About this exercise: Quote precisely the final stretch of the listing: start at the line containing "delete | black_teteren" and stop after the last line.

Exercise material:
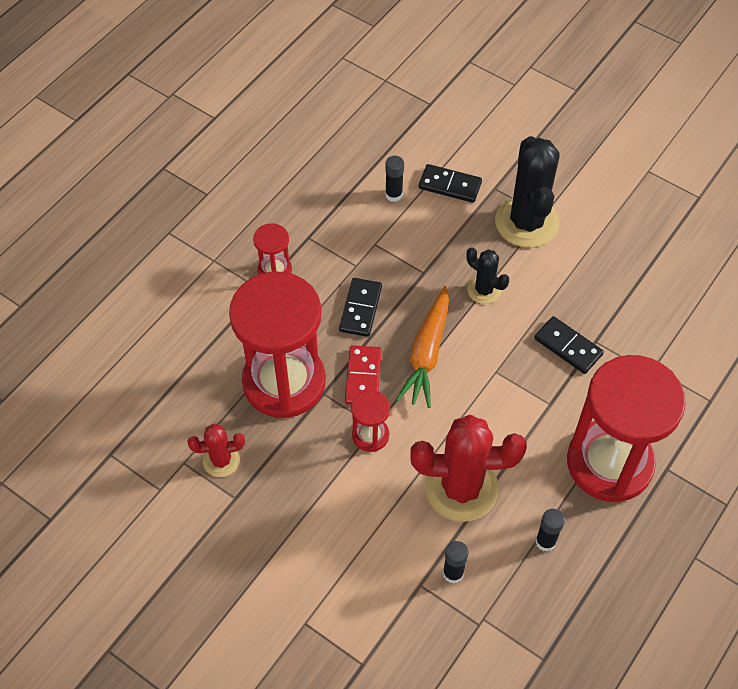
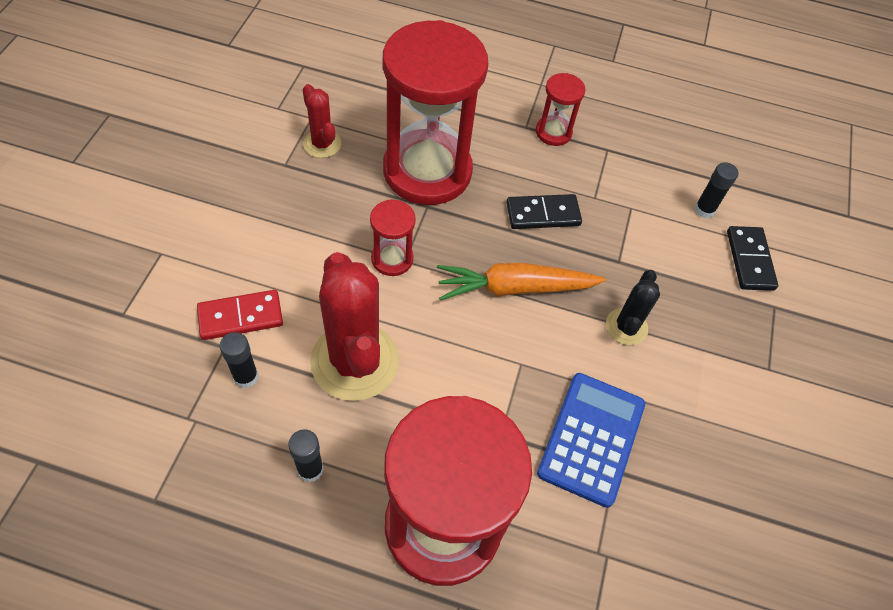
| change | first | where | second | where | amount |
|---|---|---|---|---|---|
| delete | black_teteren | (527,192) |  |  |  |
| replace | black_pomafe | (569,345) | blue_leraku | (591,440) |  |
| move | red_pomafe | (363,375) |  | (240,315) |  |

Exercise solution:
| delete | black_teteren | (527,192) |  |  |  |
| replace | black_pomafe | (569,345) | blue_leraku | (591,440) |  |
| move | red_pomafe | (363,375) |  | (240,315) |  |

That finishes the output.